Work required: Below are the records; retype each one exactly.

Object state comparisons:
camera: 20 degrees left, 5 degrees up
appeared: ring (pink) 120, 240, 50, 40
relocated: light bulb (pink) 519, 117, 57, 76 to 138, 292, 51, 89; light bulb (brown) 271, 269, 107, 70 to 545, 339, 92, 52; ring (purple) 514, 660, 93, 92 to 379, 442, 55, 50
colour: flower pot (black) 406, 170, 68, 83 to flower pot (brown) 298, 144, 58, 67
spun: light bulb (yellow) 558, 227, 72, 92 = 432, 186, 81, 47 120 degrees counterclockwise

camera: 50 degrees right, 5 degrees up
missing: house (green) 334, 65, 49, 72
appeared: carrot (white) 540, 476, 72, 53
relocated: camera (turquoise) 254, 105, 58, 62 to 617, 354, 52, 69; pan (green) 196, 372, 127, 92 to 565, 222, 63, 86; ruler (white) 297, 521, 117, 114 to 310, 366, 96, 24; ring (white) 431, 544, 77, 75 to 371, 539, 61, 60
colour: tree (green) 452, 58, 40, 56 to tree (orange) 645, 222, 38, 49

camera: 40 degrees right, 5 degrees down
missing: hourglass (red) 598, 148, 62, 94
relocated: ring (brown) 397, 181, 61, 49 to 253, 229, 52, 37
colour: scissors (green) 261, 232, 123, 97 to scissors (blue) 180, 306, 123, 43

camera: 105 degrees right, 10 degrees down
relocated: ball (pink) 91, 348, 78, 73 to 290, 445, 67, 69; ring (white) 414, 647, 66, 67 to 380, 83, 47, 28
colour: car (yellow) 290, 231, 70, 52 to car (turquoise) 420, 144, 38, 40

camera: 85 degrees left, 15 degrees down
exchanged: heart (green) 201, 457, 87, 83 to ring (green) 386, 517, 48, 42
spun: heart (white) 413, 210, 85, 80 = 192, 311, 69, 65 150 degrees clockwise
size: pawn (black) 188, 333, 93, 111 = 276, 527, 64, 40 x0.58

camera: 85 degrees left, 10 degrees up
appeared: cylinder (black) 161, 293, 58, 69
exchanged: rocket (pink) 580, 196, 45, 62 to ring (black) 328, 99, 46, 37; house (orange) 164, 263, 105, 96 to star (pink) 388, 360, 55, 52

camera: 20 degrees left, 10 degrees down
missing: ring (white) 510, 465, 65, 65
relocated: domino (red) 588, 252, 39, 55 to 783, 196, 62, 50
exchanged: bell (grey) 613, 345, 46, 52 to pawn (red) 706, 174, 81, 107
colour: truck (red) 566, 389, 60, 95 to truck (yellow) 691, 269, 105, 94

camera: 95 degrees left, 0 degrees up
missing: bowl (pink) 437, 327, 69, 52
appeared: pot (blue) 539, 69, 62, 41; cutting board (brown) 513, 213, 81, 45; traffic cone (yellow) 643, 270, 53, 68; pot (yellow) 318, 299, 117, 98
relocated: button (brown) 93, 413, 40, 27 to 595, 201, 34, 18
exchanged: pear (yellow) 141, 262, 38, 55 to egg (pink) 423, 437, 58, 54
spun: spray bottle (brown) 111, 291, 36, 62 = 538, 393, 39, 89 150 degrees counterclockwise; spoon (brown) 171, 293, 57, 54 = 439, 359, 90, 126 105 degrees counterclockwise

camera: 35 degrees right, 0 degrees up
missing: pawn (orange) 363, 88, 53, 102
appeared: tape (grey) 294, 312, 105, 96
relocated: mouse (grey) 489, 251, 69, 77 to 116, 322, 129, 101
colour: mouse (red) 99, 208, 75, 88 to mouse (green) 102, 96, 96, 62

Output for this task:
camera: 20 degrees left, 5 degrees up
appeared: ring (pink) 120, 240, 50, 40
relocated: light bulb (pink) 519, 117, 57, 76 to 138, 292, 51, 89; light bulb (brown) 271, 269, 107, 70 to 545, 339, 92, 52; ring (purple) 514, 660, 93, 92 to 379, 442, 55, 50
colour: flower pot (black) 406, 170, 68, 83 to flower pot (brown) 298, 144, 58, 67
spun: light bulb (yellow) 558, 227, 72, 92 = 432, 186, 81, 47 120 degrees counterclockwise

camera: 50 degrees right, 5 degrees up
missing: house (green) 334, 65, 49, 72
appeared: carrot (white) 540, 476, 72, 53
relocated: camera (turquoise) 254, 105, 58, 62 to 617, 354, 52, 69; pan (green) 196, 372, 127, 92 to 565, 222, 63, 86; ruler (white) 297, 521, 117, 114 to 310, 366, 96, 24; ring (white) 431, 544, 77, 75 to 371, 539, 61, 60
colour: tree (green) 452, 58, 40, 56 to tree (orange) 645, 222, 38, 49

camera: 40 degrees right, 5 degrees down
missing: hourglass (red) 598, 148, 62, 94
relocated: ring (brown) 397, 181, 61, 49 to 253, 229, 52, 37
colour: scissors (green) 261, 232, 123, 97 to scissors (blue) 180, 306, 123, 43

camera: 105 degrees right, 10 degrees down
relocated: ball (pink) 91, 348, 78, 73 to 290, 445, 67, 69; ring (white) 414, 647, 66, 67 to 380, 83, 47, 28
colour: car (yellow) 290, 231, 70, 52 to car (turquoise) 420, 144, 38, 40

camera: 85 degrees left, 15 degrees down
exchanged: heart (green) 201, 457, 87, 83 to ring (green) 386, 517, 48, 42
spun: heart (white) 413, 210, 85, 80 = 192, 311, 69, 65 150 degrees clockwise
size: pawn (black) 188, 333, 93, 111 = 276, 527, 64, 40 x0.58

camera: 85 degrees left, 10 degrees up
appeared: cylinder (black) 161, 293, 58, 69
exchanged: rocket (pink) 580, 196, 45, 62 to ring (black) 328, 99, 46, 37; house (orange) 164, 263, 105, 96 to star (pink) 388, 360, 55, 52

camera: 20 degrees left, 10 degrees down
missing: ring (white) 510, 465, 65, 65
relocated: domino (red) 588, 252, 39, 55 to 783, 196, 62, 50
exchanged: bell (grey) 613, 345, 46, 52 to pawn (red) 706, 174, 81, 107
colour: truck (red) 566, 389, 60, 95 to truck (yellow) 691, 269, 105, 94

camera: 95 degrees left, 0 degrees up
missing: bowl (pink) 437, 327, 69, 52
appeared: pot (blue) 539, 69, 62, 41; cutting board (brown) 513, 213, 81, 45; traffic cone (yellow) 643, 270, 53, 68; pot (yellow) 318, 299, 117, 98
relocated: button (brown) 93, 413, 40, 27 to 595, 201, 34, 18
exchanged: pear (yellow) 141, 262, 38, 55 to egg (pink) 423, 437, 58, 54
spun: spray bottle (brown) 111, 291, 36, 62 = 538, 393, 39, 89 150 degrees counterclockwise; spoon (brown) 171, 293, 57, 54 = 439, 359, 90, 126 105 degrees counterclockwise

camera: 35 degrees right, 0 degrees up
missing: pawn (orange) 363, 88, 53, 102
appeared: tape (grey) 294, 312, 105, 96
relocated: mouse (grey) 489, 251, 69, 77 to 116, 322, 129, 101
colour: mouse (red) 99, 208, 75, 88 to mouse (green) 102, 96, 96, 62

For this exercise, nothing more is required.